Try it:
From the line with "R2: 22k (5V, VB) -> 390k (5V, VB)" to the final line of the records, every line is to be duplicated exactly, both of those lines included.

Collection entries
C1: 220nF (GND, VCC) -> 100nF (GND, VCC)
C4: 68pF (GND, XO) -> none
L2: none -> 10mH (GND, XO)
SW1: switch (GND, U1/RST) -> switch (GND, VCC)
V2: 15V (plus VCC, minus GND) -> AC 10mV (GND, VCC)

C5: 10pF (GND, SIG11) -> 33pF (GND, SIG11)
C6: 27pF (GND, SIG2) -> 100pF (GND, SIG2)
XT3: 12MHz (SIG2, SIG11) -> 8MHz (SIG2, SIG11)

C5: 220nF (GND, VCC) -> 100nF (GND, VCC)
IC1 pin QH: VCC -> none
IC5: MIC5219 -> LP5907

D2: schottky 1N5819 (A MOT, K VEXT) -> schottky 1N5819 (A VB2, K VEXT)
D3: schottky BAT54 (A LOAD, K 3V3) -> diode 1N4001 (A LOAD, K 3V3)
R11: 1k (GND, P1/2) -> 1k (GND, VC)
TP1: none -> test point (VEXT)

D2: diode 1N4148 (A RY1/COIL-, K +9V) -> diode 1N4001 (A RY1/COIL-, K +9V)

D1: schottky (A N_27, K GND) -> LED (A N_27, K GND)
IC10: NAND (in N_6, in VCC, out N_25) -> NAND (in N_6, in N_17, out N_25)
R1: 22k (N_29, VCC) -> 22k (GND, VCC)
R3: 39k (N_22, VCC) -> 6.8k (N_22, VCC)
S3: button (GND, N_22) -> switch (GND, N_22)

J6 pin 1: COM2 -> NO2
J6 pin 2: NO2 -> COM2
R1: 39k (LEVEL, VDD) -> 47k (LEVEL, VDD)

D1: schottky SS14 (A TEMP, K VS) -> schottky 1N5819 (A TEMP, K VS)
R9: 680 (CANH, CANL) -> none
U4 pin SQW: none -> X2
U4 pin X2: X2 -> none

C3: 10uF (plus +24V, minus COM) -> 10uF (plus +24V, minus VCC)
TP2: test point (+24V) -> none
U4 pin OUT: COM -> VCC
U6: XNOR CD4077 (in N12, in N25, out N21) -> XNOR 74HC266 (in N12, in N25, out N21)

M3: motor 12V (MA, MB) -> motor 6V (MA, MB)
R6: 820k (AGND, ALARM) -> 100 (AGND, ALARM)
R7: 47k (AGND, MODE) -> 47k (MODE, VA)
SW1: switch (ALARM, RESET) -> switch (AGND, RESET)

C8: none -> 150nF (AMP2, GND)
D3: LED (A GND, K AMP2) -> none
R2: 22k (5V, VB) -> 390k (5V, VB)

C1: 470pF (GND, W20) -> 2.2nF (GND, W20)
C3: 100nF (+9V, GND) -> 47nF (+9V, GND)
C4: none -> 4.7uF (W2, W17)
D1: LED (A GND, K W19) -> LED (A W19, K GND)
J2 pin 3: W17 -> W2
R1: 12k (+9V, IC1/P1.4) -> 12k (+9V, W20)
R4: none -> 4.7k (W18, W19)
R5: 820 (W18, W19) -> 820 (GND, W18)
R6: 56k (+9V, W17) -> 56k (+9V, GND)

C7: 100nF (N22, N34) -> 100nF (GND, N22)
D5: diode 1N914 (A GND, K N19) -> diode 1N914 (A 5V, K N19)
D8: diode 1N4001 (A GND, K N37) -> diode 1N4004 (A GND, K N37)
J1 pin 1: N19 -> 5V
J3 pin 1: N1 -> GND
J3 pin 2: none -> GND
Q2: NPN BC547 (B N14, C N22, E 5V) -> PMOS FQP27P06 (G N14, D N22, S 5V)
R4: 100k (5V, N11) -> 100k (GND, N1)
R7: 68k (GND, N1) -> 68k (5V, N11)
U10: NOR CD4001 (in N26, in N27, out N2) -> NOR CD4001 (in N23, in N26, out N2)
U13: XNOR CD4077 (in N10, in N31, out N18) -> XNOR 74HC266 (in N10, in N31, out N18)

Solution for this exercise:
R2: 22k (5V, VB) -> 390k (5V, VB)

C1: 470pF (GND, W20) -> 2.2nF (GND, W20)
C3: 100nF (+9V, GND) -> 47nF (+9V, GND)
C4: none -> 4.7uF (W2, W17)
D1: LED (A GND, K W19) -> LED (A W19, K GND)
J2 pin 3: W17 -> W2
R1: 12k (+9V, IC1/P1.4) -> 12k (+9V, W20)
R4: none -> 4.7k (W18, W19)
R5: 820 (W18, W19) -> 820 (GND, W18)
R6: 56k (+9V, W17) -> 56k (+9V, GND)

C7: 100nF (N22, N34) -> 100nF (GND, N22)
D5: diode 1N914 (A GND, K N19) -> diode 1N914 (A 5V, K N19)
D8: diode 1N4001 (A GND, K N37) -> diode 1N4004 (A GND, K N37)
J1 pin 1: N19 -> 5V
J3 pin 1: N1 -> GND
J3 pin 2: none -> GND
Q2: NPN BC547 (B N14, C N22, E 5V) -> PMOS FQP27P06 (G N14, D N22, S 5V)
R4: 100k (5V, N11) -> 100k (GND, N1)
R7: 68k (GND, N1) -> 68k (5V, N11)
U10: NOR CD4001 (in N26, in N27, out N2) -> NOR CD4001 (in N23, in N26, out N2)
U13: XNOR CD4077 (in N10, in N31, out N18) -> XNOR 74HC266 (in N10, in N31, out N18)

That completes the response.